PROBLEM: Make an exact copy of all the entries, but do not reproduce the pictures.

━━━━━ PROVIDED ENTRIES

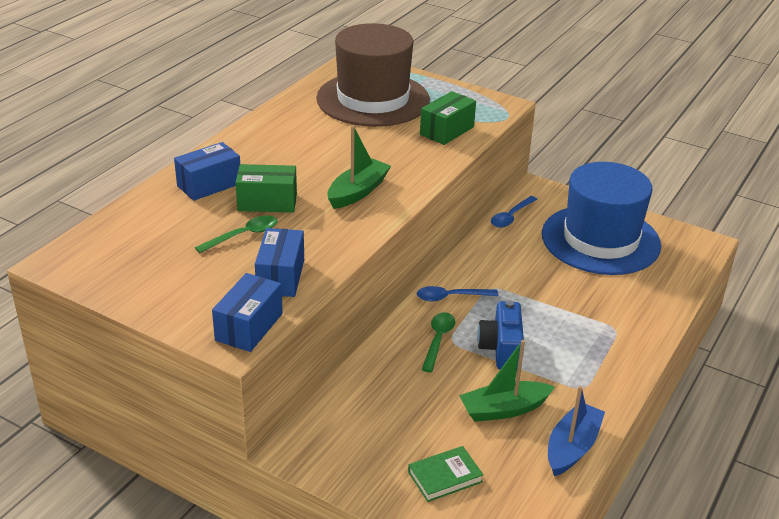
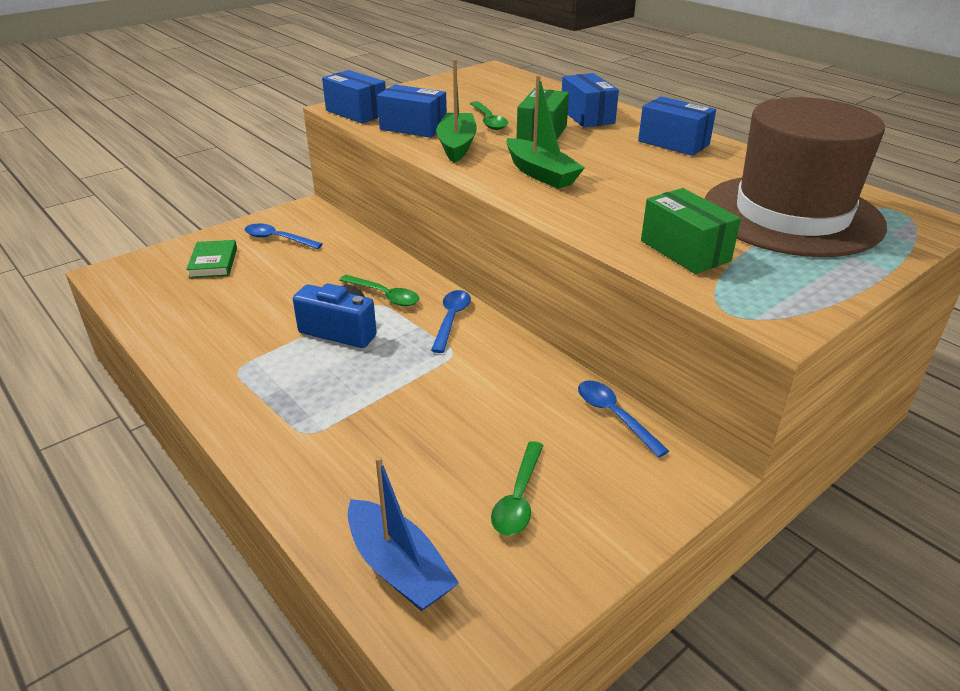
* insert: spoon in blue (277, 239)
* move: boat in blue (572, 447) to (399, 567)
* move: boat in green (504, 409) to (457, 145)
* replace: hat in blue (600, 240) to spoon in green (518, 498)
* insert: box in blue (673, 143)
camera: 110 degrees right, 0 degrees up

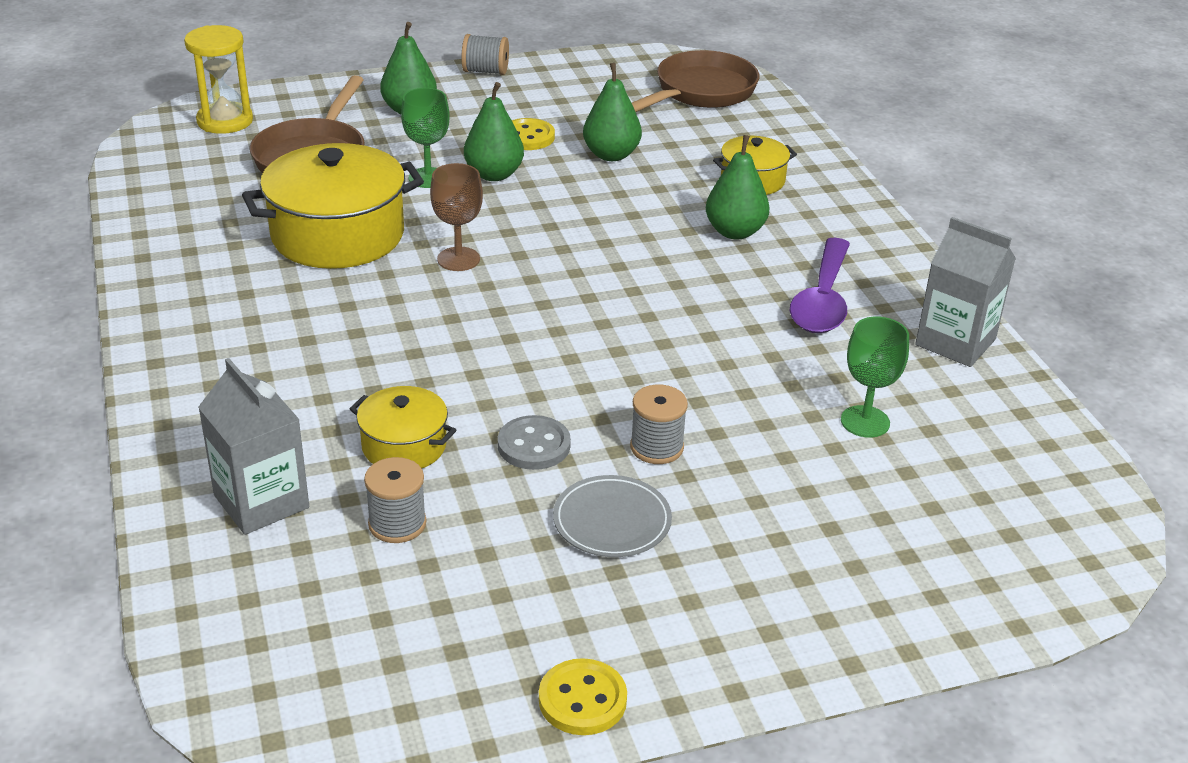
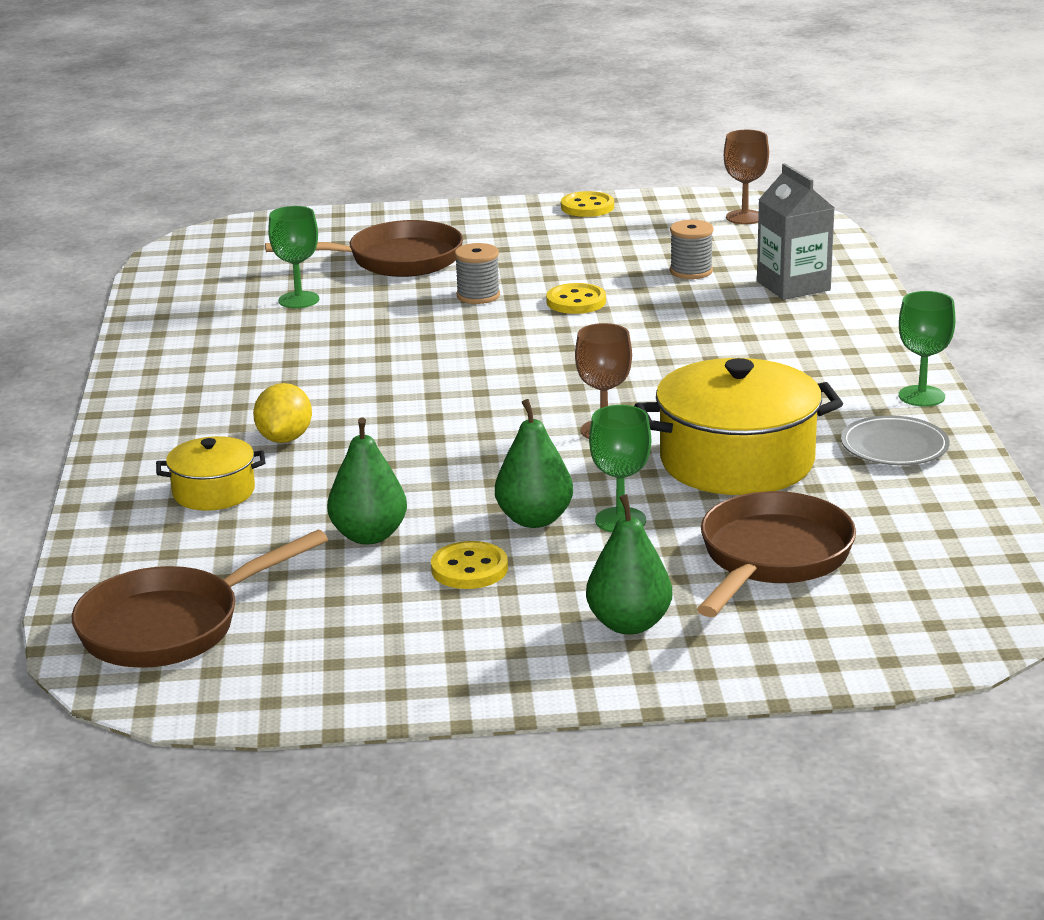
* replace: pear in green (735, 232) to lemon in yellow (284, 439)
* insert: pan in brown (396, 260)
* recolor: button in grey (534, 445) to button in yellow (576, 301)
* insert: goblet in brown (744, 217)
* move: plate in grey (612, 521) to (894, 446)
* insert: goblet in green (921, 396)
* delete: hourglass in yellow (225, 121)
* delete: pot in yellow (404, 446)
* delete: spool in grey (485, 71)
* delete: spoon in purple (822, 300)
* delete: carton in grey (955, 342)
camera: 165 degrees left, 10 degrees down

━━━━━━━━━━

RESULT OF THIS TASK:
* insert: spoon in blue (277, 239)
* move: boat in blue (572, 447) to (399, 567)
* move: boat in green (504, 409) to (457, 145)
* replace: hat in blue (600, 240) to spoon in green (518, 498)
* insert: box in blue (673, 143)
camera: 110 degrees right, 0 degrees up

* replace: pear in green (735, 232) to lemon in yellow (284, 439)
* insert: pan in brown (396, 260)
* recolor: button in grey (534, 445) to button in yellow (576, 301)
* insert: goblet in brown (744, 217)
* move: plate in grey (612, 521) to (894, 446)
* insert: goblet in green (921, 396)
* delete: hourglass in yellow (225, 121)
* delete: pot in yellow (404, 446)
* delete: spool in grey (485, 71)
* delete: spoon in purple (822, 300)
* delete: carton in grey (955, 342)
camera: 165 degrees left, 10 degrees down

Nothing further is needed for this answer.